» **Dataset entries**
■ ■ ■ ■ ■

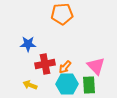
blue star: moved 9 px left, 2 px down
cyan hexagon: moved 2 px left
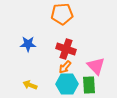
red cross: moved 21 px right, 15 px up; rotated 30 degrees clockwise
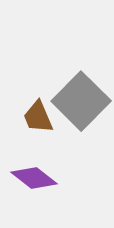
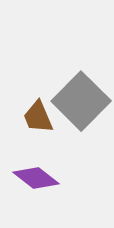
purple diamond: moved 2 px right
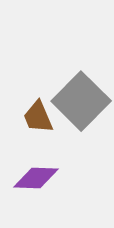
purple diamond: rotated 36 degrees counterclockwise
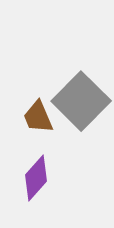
purple diamond: rotated 51 degrees counterclockwise
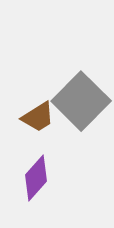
brown trapezoid: rotated 99 degrees counterclockwise
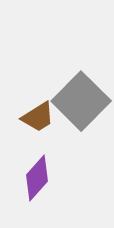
purple diamond: moved 1 px right
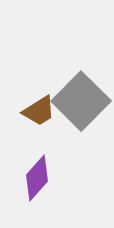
brown trapezoid: moved 1 px right, 6 px up
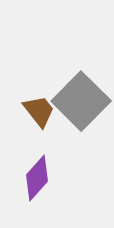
brown trapezoid: rotated 96 degrees counterclockwise
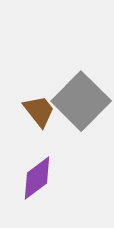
purple diamond: rotated 12 degrees clockwise
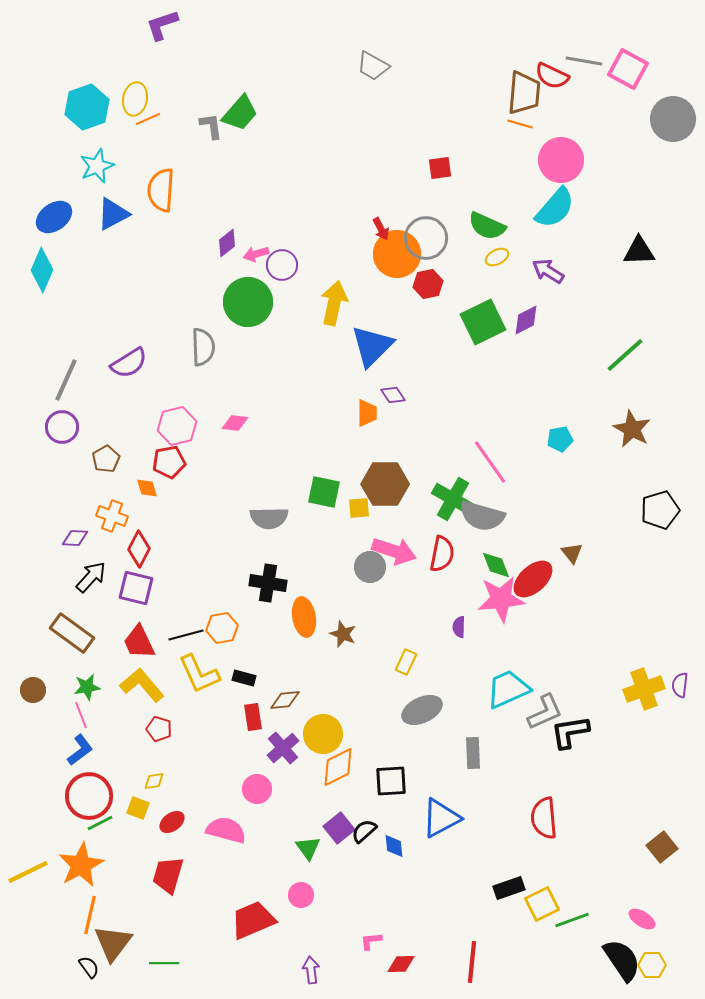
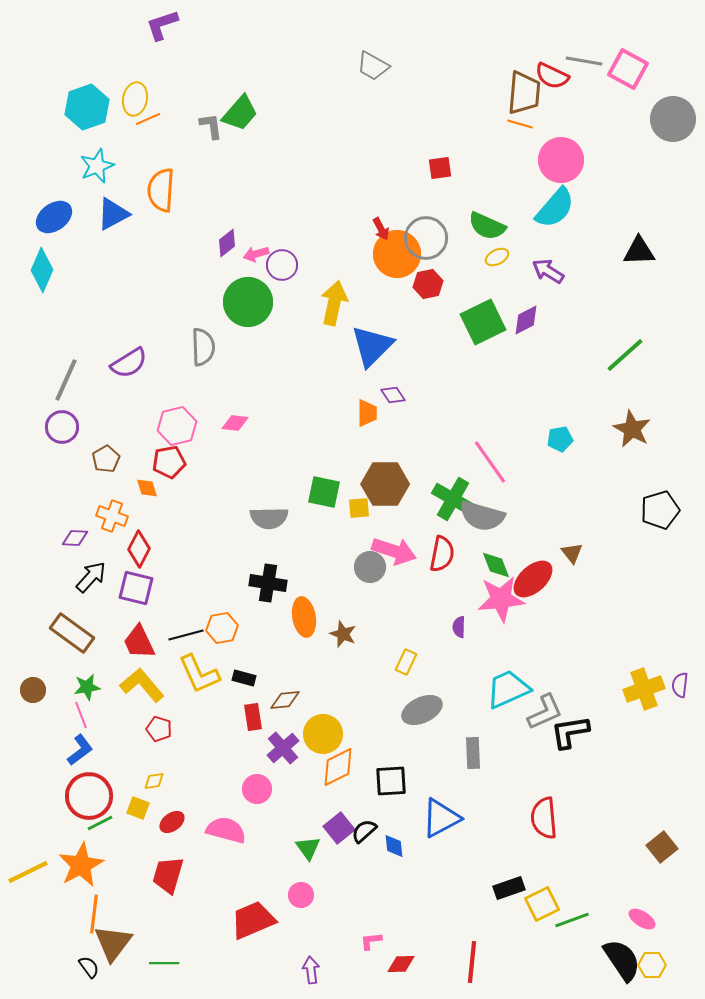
orange line at (90, 915): moved 4 px right, 1 px up; rotated 6 degrees counterclockwise
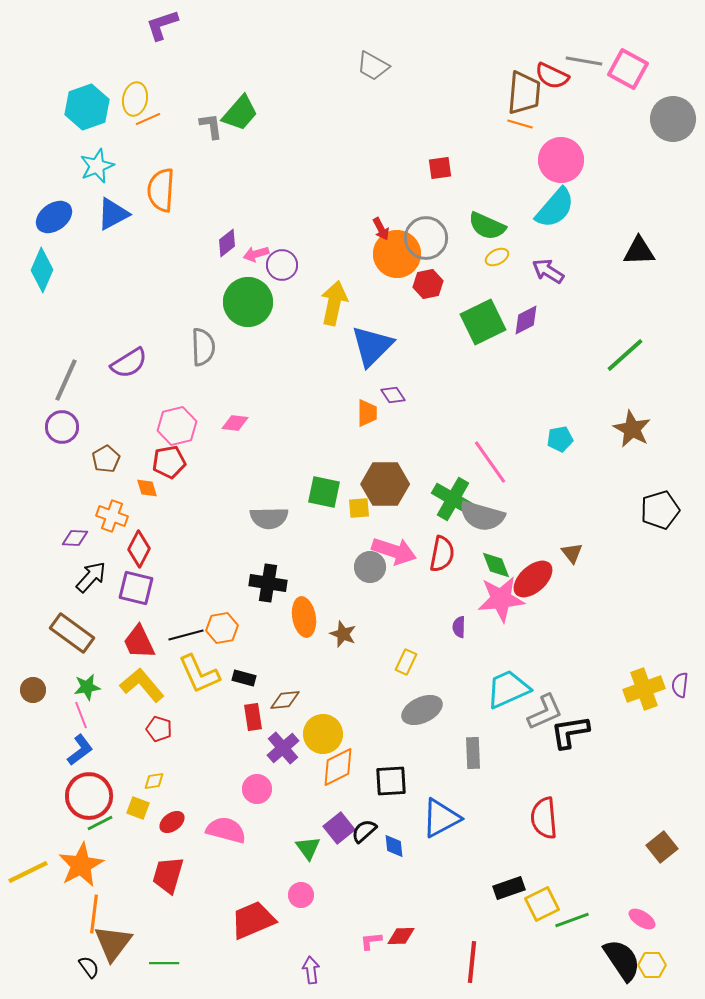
red diamond at (401, 964): moved 28 px up
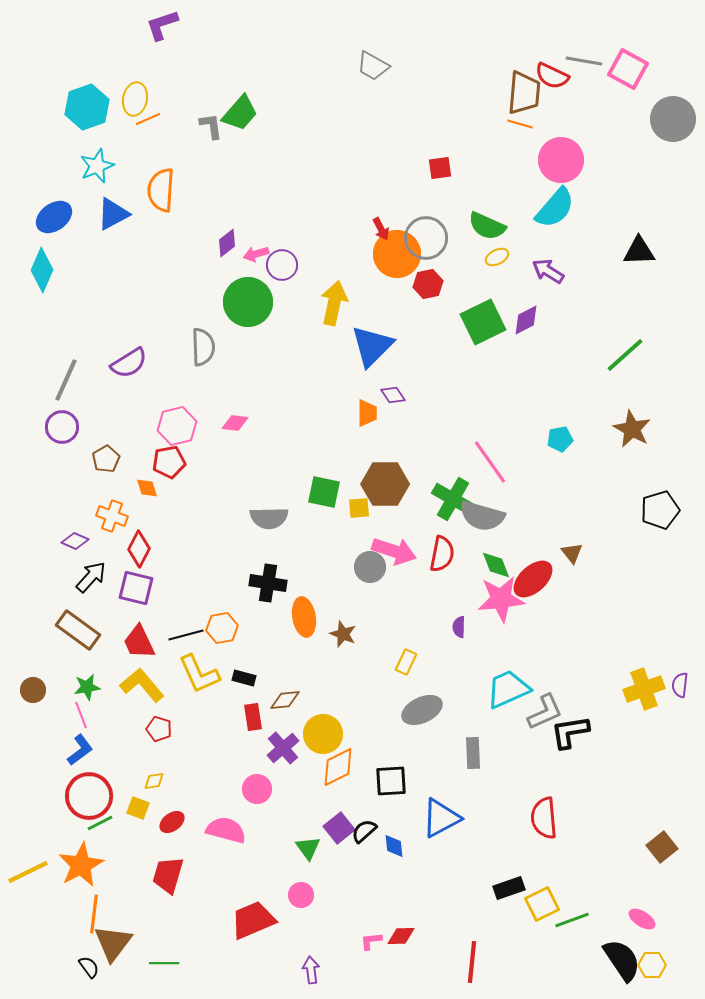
purple diamond at (75, 538): moved 3 px down; rotated 20 degrees clockwise
brown rectangle at (72, 633): moved 6 px right, 3 px up
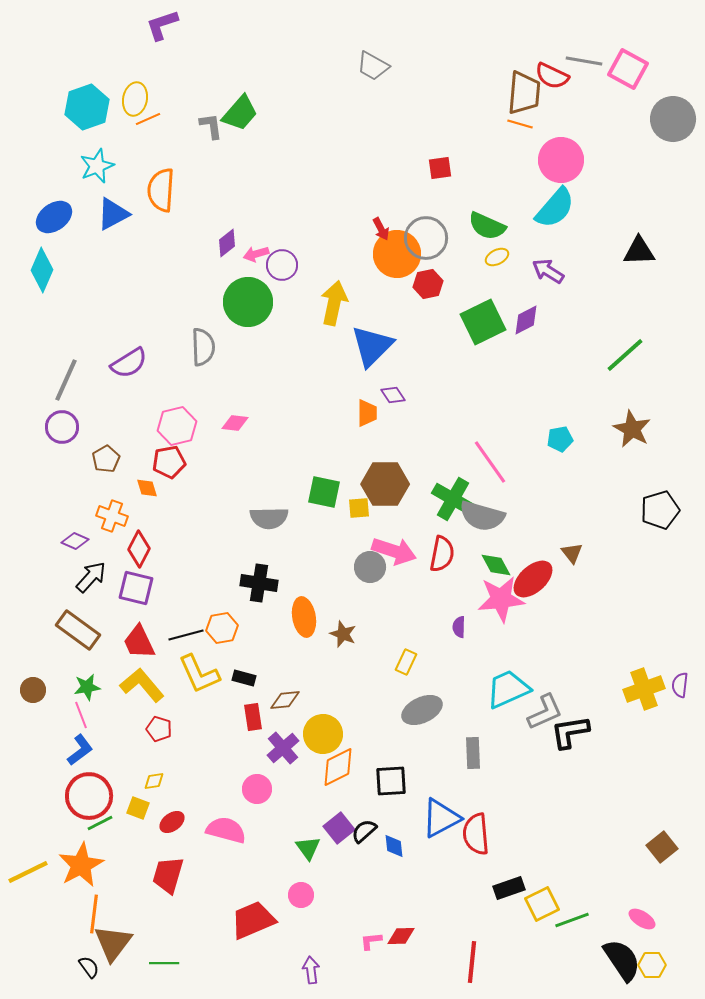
green diamond at (496, 565): rotated 8 degrees counterclockwise
black cross at (268, 583): moved 9 px left
red semicircle at (544, 818): moved 68 px left, 16 px down
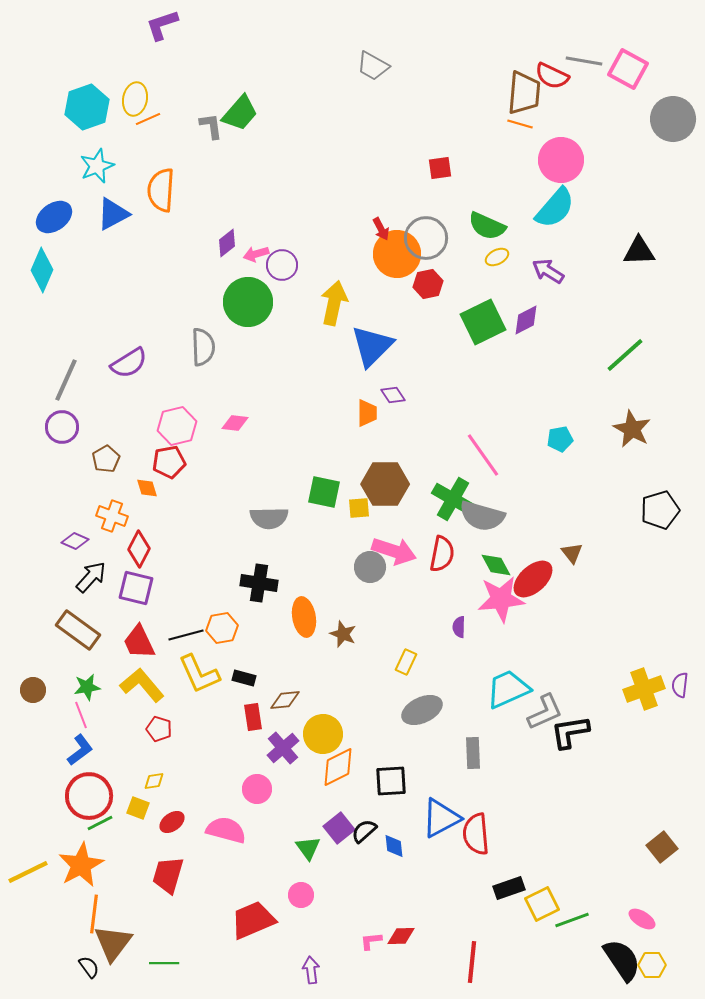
pink line at (490, 462): moved 7 px left, 7 px up
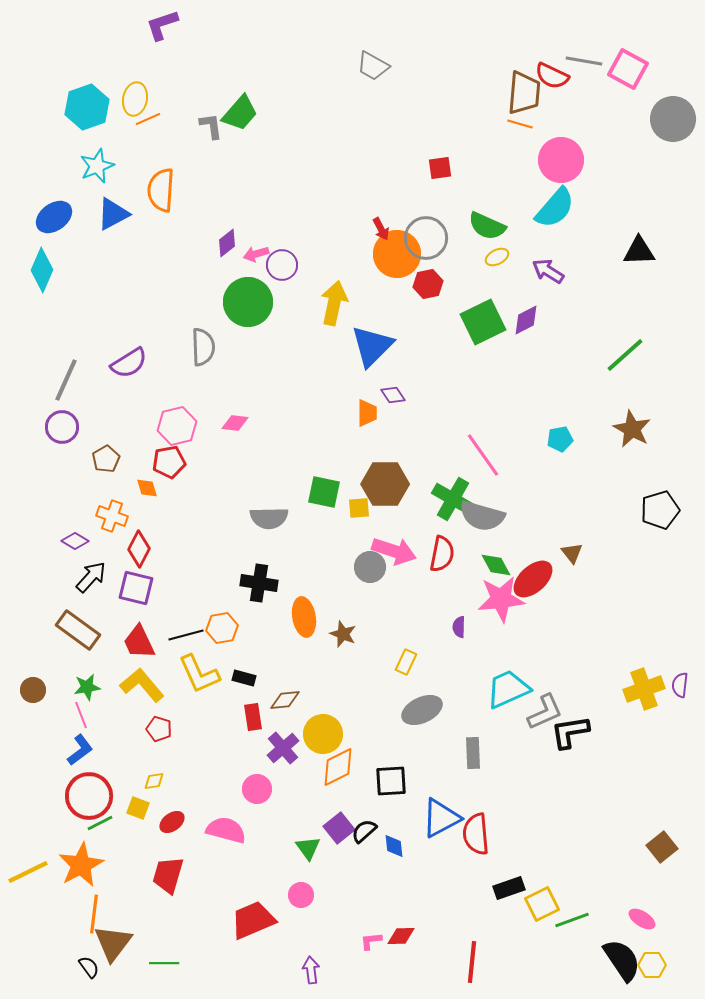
purple diamond at (75, 541): rotated 8 degrees clockwise
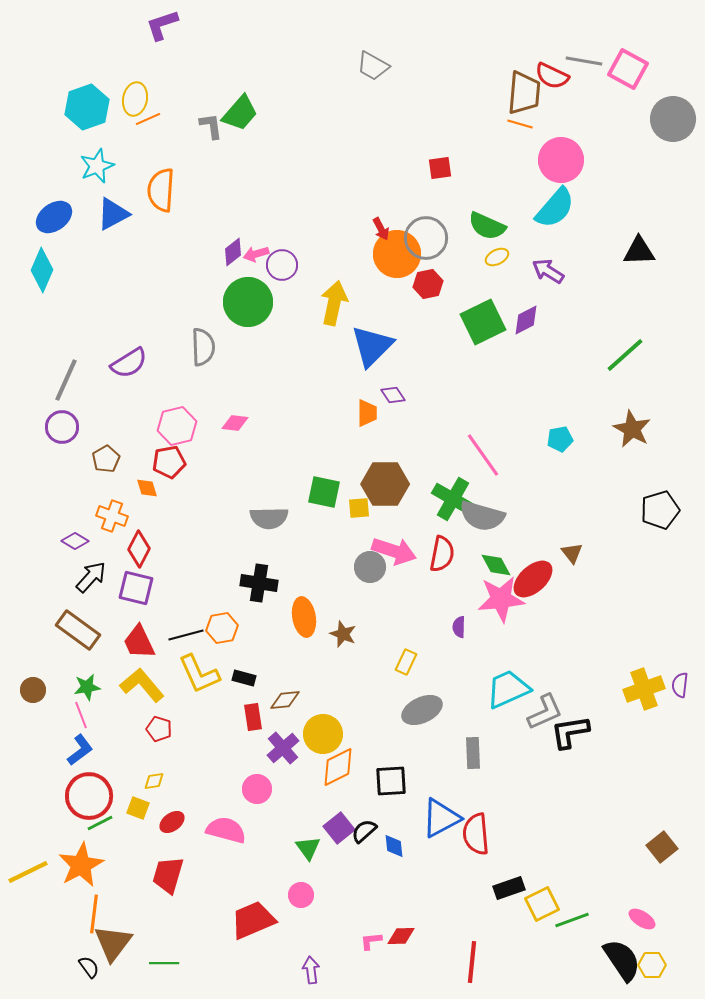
purple diamond at (227, 243): moved 6 px right, 9 px down
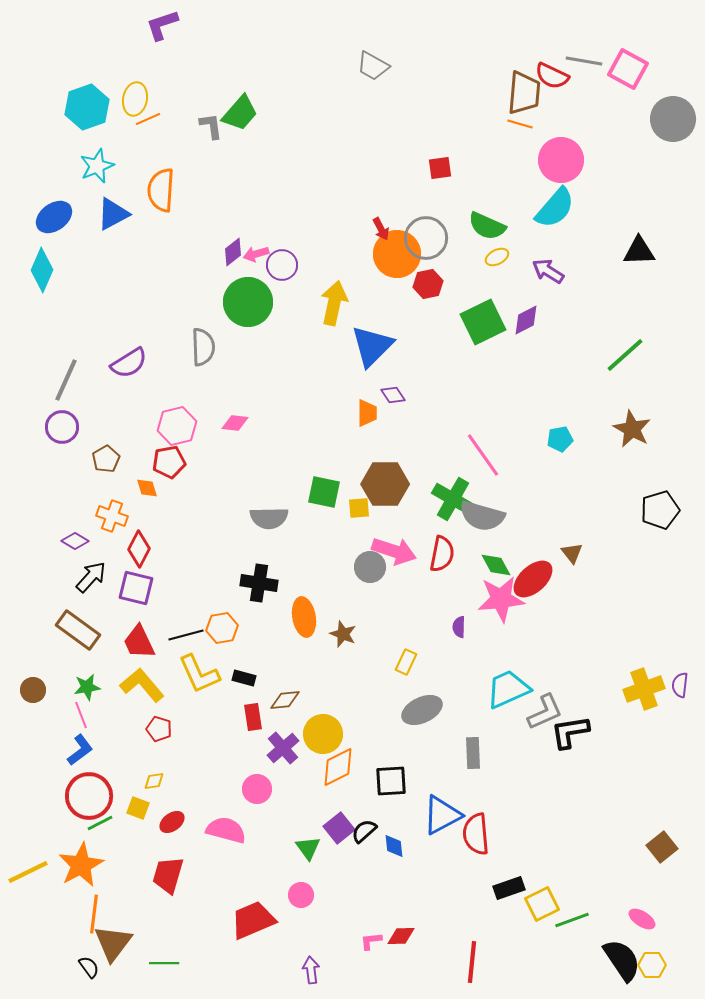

■ ■ ■ ■ ■

» **EXERCISE DIRECTIONS**
Render the lines from the one containing "purple diamond: moved 1 px right" through the last line above, both included, as a numbered list. Leave out blank lines and the pictures.

» **ANSWER BELOW**
1. purple diamond: moved 1 px right
2. brown trapezoid: moved 1 px right, 6 px up
3. brown trapezoid: rotated 96 degrees counterclockwise
4. purple diamond: rotated 12 degrees clockwise
5. orange line at (90, 915): moved 4 px right, 1 px up; rotated 6 degrees counterclockwise
6. red diamond at (401, 964): moved 28 px up
7. purple diamond at (75, 538): moved 3 px down; rotated 20 degrees clockwise
8. brown rectangle at (72, 633): moved 6 px right, 3 px up
9. green diamond at (496, 565): rotated 8 degrees counterclockwise
10. black cross at (268, 583): moved 9 px left
11. red semicircle at (544, 818): moved 68 px left, 16 px down
12. pink line at (490, 462): moved 7 px left, 7 px up
13. purple diamond at (75, 541): rotated 8 degrees clockwise
14. purple diamond at (227, 243): moved 6 px right, 9 px down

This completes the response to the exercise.